:: Task prompt ::
Please restate, word for word, the lines below that begin at the one with "(377, 268) = (334, 224): pink" and end at the one with "(394, 101) = (469, 146): red". Leave out all other lines.

:: The data ::
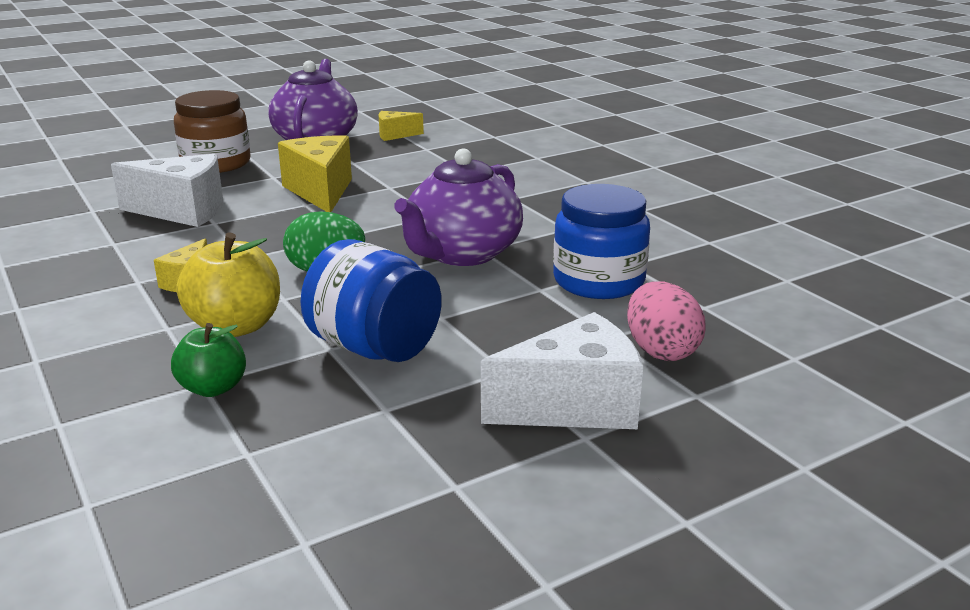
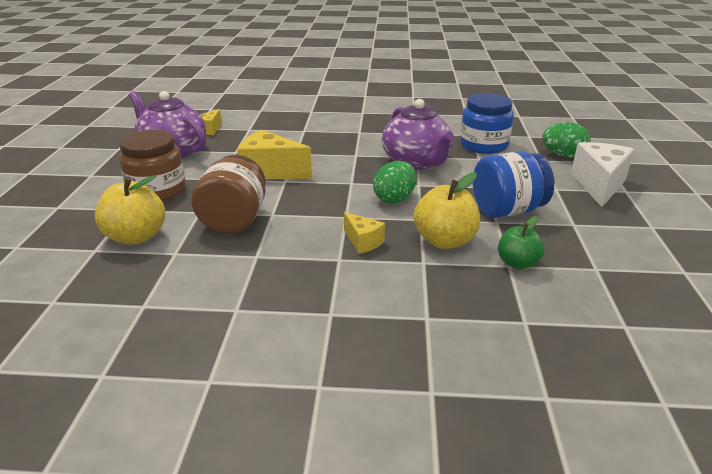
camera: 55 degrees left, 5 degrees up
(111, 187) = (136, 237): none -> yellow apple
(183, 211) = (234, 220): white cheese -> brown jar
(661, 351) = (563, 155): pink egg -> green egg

* * *

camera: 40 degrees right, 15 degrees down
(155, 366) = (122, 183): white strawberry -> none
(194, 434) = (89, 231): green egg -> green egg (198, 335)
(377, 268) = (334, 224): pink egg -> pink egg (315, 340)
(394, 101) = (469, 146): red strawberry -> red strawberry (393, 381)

...

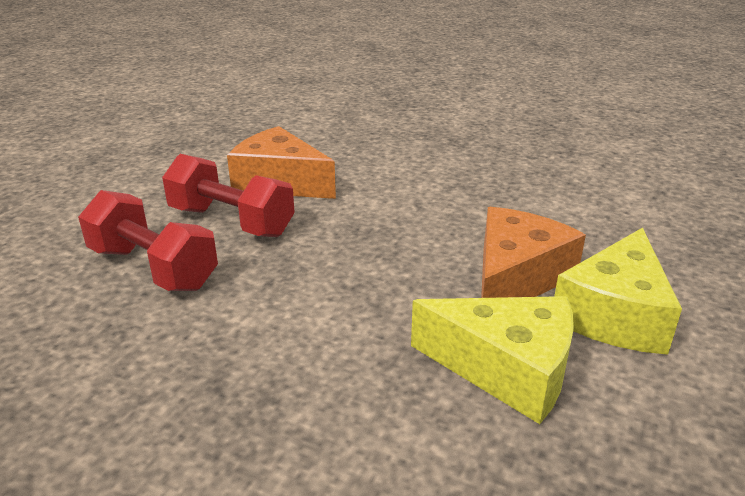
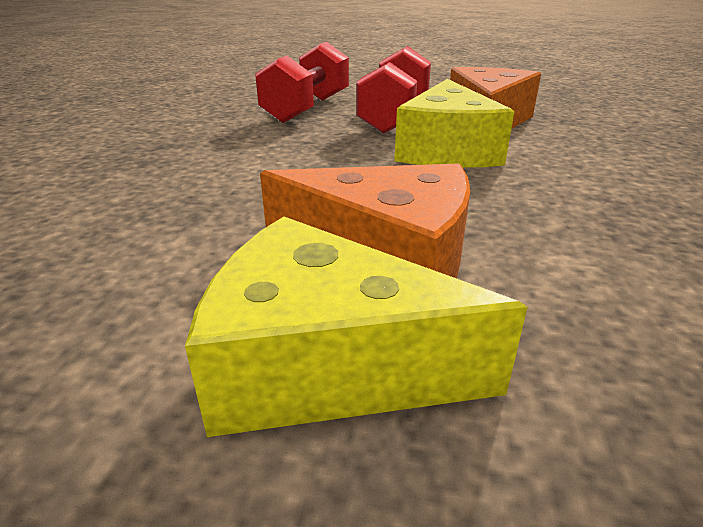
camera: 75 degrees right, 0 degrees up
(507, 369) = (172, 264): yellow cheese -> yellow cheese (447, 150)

:: Exercise solution ::
(377, 268) = (334, 224): pink egg -> pink egg (315, 340)
(394, 101) = (469, 146): red strawberry -> red strawberry (393, 381)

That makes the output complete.